Please give the data again exactly, with no line dropped.

——

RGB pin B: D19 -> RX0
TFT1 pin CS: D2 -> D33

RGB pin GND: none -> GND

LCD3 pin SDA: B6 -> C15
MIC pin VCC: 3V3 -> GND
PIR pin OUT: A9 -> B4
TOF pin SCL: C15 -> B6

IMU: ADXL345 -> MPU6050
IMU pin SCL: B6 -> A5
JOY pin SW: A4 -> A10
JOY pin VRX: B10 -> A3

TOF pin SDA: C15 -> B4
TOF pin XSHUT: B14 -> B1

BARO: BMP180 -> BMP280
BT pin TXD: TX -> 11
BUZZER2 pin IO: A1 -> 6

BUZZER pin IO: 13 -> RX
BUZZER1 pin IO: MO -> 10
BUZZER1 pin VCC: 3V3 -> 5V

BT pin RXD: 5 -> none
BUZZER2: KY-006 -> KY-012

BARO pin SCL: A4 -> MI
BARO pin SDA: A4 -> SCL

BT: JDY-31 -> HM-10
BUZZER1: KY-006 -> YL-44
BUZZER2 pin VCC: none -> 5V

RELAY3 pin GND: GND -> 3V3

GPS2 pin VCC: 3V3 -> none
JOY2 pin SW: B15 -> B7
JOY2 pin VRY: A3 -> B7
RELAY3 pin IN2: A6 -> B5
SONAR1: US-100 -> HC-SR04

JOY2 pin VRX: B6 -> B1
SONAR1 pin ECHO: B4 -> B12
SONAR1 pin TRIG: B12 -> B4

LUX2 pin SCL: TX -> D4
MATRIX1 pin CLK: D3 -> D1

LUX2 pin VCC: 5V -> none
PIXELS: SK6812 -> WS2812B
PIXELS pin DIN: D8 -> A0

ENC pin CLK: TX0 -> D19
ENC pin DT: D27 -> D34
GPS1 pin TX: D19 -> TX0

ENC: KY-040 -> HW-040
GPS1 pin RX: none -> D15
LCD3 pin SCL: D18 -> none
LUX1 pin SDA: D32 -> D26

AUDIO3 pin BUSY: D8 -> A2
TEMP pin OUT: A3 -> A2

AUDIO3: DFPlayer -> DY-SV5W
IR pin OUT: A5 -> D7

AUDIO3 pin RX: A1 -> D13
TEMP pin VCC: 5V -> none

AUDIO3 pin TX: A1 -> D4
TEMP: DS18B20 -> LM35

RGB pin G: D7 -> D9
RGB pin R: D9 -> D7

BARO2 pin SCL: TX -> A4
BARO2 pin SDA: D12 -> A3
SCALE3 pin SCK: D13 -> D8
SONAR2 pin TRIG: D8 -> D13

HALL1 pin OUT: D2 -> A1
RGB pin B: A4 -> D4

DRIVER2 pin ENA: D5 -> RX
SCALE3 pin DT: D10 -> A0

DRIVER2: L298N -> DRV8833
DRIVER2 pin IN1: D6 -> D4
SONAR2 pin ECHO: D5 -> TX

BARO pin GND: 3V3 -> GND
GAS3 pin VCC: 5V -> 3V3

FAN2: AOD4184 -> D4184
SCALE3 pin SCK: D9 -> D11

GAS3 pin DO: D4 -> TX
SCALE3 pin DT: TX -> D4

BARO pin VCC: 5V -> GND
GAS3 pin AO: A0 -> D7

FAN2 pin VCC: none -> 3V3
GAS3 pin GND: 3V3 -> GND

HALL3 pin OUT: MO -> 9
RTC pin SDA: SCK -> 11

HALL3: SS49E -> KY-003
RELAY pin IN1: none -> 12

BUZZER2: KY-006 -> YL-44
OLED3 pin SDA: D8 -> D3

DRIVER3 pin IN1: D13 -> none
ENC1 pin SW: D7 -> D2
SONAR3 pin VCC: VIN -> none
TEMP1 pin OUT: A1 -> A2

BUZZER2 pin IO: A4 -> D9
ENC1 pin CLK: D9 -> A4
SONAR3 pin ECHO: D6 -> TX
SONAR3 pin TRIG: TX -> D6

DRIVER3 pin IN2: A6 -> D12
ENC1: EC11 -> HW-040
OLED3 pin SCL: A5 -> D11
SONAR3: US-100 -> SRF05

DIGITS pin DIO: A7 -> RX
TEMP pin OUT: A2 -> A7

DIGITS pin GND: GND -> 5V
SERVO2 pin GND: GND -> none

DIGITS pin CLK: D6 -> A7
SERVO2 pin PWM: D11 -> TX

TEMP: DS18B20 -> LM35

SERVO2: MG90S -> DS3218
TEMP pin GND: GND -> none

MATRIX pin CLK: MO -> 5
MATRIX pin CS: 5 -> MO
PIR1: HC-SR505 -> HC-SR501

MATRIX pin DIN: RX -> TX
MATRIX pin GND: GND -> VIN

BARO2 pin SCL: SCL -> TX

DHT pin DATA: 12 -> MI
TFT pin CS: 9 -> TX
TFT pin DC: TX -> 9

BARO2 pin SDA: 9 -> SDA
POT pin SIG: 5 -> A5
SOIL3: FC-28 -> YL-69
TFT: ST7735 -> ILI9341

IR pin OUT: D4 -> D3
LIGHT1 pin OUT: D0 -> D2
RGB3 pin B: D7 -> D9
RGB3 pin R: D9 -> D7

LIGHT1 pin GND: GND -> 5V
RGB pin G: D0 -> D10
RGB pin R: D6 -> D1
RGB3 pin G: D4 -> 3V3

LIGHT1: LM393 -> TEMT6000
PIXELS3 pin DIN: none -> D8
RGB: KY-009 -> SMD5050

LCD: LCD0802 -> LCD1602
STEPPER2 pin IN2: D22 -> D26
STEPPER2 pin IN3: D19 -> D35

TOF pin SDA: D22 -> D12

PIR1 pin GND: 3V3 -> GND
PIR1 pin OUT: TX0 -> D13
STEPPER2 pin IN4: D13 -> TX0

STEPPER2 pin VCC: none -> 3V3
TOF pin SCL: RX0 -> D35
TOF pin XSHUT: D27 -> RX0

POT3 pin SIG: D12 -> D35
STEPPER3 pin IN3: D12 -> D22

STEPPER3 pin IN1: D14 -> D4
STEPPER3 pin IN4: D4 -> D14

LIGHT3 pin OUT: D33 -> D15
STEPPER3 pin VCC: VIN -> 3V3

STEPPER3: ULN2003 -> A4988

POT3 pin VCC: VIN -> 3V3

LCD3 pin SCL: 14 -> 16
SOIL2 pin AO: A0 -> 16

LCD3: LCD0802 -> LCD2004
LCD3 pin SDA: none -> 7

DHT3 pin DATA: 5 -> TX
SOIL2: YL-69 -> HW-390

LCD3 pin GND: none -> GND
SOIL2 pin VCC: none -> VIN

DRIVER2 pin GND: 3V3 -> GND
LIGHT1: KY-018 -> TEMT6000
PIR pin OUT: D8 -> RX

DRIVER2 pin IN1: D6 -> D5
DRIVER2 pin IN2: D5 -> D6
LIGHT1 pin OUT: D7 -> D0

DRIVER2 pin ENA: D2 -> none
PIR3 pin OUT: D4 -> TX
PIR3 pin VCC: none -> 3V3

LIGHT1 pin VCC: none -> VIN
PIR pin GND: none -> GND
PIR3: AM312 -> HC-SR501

——

Exercise answer.
RGB pin B: D19 -> RX0
TFT1 pin CS: D2 -> D33

RGB pin GND: none -> GND

LCD3 pin SDA: B6 -> C15
MIC pin VCC: 3V3 -> GND
PIR pin OUT: A9 -> B4
TOF pin SCL: C15 -> B6

IMU: ADXL345 -> MPU6050
IMU pin SCL: B6 -> A5
JOY pin SW: A4 -> A10
JOY pin VRX: B10 -> A3

TOF pin SDA: C15 -> B4
TOF pin XSHUT: B14 -> B1

BARO: BMP180 -> BMP280
BT pin TXD: TX -> 11
BUZZER2 pin IO: A1 -> 6

BUZZER pin IO: 13 -> RX
BUZZER1 pin IO: MO -> 10
BUZZER1 pin VCC: 3V3 -> 5V

BT pin RXD: 5 -> none
BUZZER2: KY-006 -> KY-012

BARO pin SCL: A4 -> MI
BARO pin SDA: A4 -> SCL

BT: JDY-31 -> HM-10
BUZZER1: KY-006 -> YL-44
BUZZER2 pin VCC: none -> 5V

RELAY3 pin GND: GND -> 3V3

GPS2 pin VCC: 3V3 -> none
JOY2 pin SW: B15 -> B7
JOY2 pin VRY: A3 -> B7
RELAY3 pin IN2: A6 -> B5
SONAR1: US-100 -> HC-SR04

JOY2 pin VRX: B6 -> B1
SONAR1 pin ECHO: B4 -> B12
SONAR1 pin TRIG: B12 -> B4

LUX2 pin SCL: TX -> D4
MATRIX1 pin CLK: D3 -> D1

LUX2 pin VCC: 5V -> none
PIXELS: SK6812 -> WS2812B
PIXELS pin DIN: D8 -> A0

ENC pin CLK: TX0 -> D19
ENC pin DT: D27 -> D34
GPS1 pin TX: D19 -> TX0

ENC: KY-040 -> HW-040
GPS1 pin RX: none -> D15
LCD3 pin SCL: D18 -> none
LUX1 pin SDA: D32 -> D26

AUDIO3 pin BUSY: D8 -> A2
TEMP pin OUT: A3 -> A2

AUDIO3: DFPlayer -> DY-SV5W
IR pin OUT: A5 -> D7

AUDIO3 pin RX: A1 -> D13
TEMP pin VCC: 5V -> none

AUDIO3 pin TX: A1 -> D4
TEMP: DS18B20 -> LM35

RGB pin G: D7 -> D9
RGB pin R: D9 -> D7

BARO2 pin SCL: TX -> A4
BARO2 pin SDA: D12 -> A3
SCALE3 pin SCK: D13 -> D8
SONAR2 pin TRIG: D8 -> D13

HALL1 pin OUT: D2 -> A1
RGB pin B: A4 -> D4

DRIVER2 pin ENA: D5 -> RX
SCALE3 pin DT: D10 -> A0

DRIVER2: L298N -> DRV8833
DRIVER2 pin IN1: D6 -> D4
SONAR2 pin ECHO: D5 -> TX

BARO pin GND: 3V3 -> GND
GAS3 pin VCC: 5V -> 3V3

FAN2: AOD4184 -> D4184
SCALE3 pin SCK: D9 -> D11

GAS3 pin DO: D4 -> TX
SCALE3 pin DT: TX -> D4

BARO pin VCC: 5V -> GND
GAS3 pin AO: A0 -> D7

FAN2 pin VCC: none -> 3V3
GAS3 pin GND: 3V3 -> GND

HALL3 pin OUT: MO -> 9
RTC pin SDA: SCK -> 11

HALL3: SS49E -> KY-003
RELAY pin IN1: none -> 12

BUZZER2: KY-006 -> YL-44
OLED3 pin SDA: D8 -> D3

DRIVER3 pin IN1: D13 -> none
ENC1 pin SW: D7 -> D2
SONAR3 pin VCC: VIN -> none
TEMP1 pin OUT: A1 -> A2

BUZZER2 pin IO: A4 -> D9
ENC1 pin CLK: D9 -> A4
SONAR3 pin ECHO: D6 -> TX
SONAR3 pin TRIG: TX -> D6

DRIVER3 pin IN2: A6 -> D12
ENC1: EC11 -> HW-040
OLED3 pin SCL: A5 -> D11
SONAR3: US-100 -> SRF05

DIGITS pin DIO: A7 -> RX
TEMP pin OUT: A2 -> A7

DIGITS pin GND: GND -> 5V
SERVO2 pin GND: GND -> none

DIGITS pin CLK: D6 -> A7
SERVO2 pin PWM: D11 -> TX

TEMP: DS18B20 -> LM35

SERVO2: MG90S -> DS3218
TEMP pin GND: GND -> none

MATRIX pin CLK: MO -> 5
MATRIX pin CS: 5 -> MO
PIR1: HC-SR505 -> HC-SR501

MATRIX pin DIN: RX -> TX
MATRIX pin GND: GND -> VIN

BARO2 pin SCL: SCL -> TX

DHT pin DATA: 12 -> MI
TFT pin CS: 9 -> TX
TFT pin DC: TX -> 9

BARO2 pin SDA: 9 -> SDA
POT pin SIG: 5 -> A5
SOIL3: FC-28 -> YL-69
TFT: ST7735 -> ILI9341

IR pin OUT: D4 -> D3
LIGHT1 pin OUT: D0 -> D2
RGB3 pin B: D7 -> D9
RGB3 pin R: D9 -> D7

LIGHT1 pin GND: GND -> 5V
RGB pin G: D0 -> D10
RGB pin R: D6 -> D1
RGB3 pin G: D4 -> 3V3

LIGHT1: LM393 -> TEMT6000
PIXELS3 pin DIN: none -> D8
RGB: KY-009 -> SMD5050

LCD: LCD0802 -> LCD1602
STEPPER2 pin IN2: D22 -> D26
STEPPER2 pin IN3: D19 -> D35

TOF pin SDA: D22 -> D12

PIR1 pin GND: 3V3 -> GND
PIR1 pin OUT: TX0 -> D13
STEPPER2 pin IN4: D13 -> TX0

STEPPER2 pin VCC: none -> 3V3
TOF pin SCL: RX0 -> D35
TOF pin XSHUT: D27 -> RX0

POT3 pin SIG: D12 -> D35
STEPPER3 pin IN3: D12 -> D22

STEPPER3 pin IN1: D14 -> D4
STEPPER3 pin IN4: D4 -> D14

LIGHT3 pin OUT: D33 -> D15
STEPPER3 pin VCC: VIN -> 3V3

STEPPER3: ULN2003 -> A4988

POT3 pin VCC: VIN -> 3V3

LCD3 pin SCL: 14 -> 16
SOIL2 pin AO: A0 -> 16

LCD3: LCD0802 -> LCD2004
LCD3 pin SDA: none -> 7

DHT3 pin DATA: 5 -> TX
SOIL2: YL-69 -> HW-390

LCD3 pin GND: none -> GND
SOIL2 pin VCC: none -> VIN

DRIVER2 pin GND: 3V3 -> GND
LIGHT1: KY-018 -> TEMT6000
PIR pin OUT: D8 -> RX

DRIVER2 pin IN1: D6 -> D5
DRIVER2 pin IN2: D5 -> D6
LIGHT1 pin OUT: D7 -> D0

DRIVER2 pin ENA: D2 -> none
PIR3 pin OUT: D4 -> TX
PIR3 pin VCC: none -> 3V3

LIGHT1 pin VCC: none -> VIN
PIR pin GND: none -> GND
PIR3: AM312 -> HC-SR501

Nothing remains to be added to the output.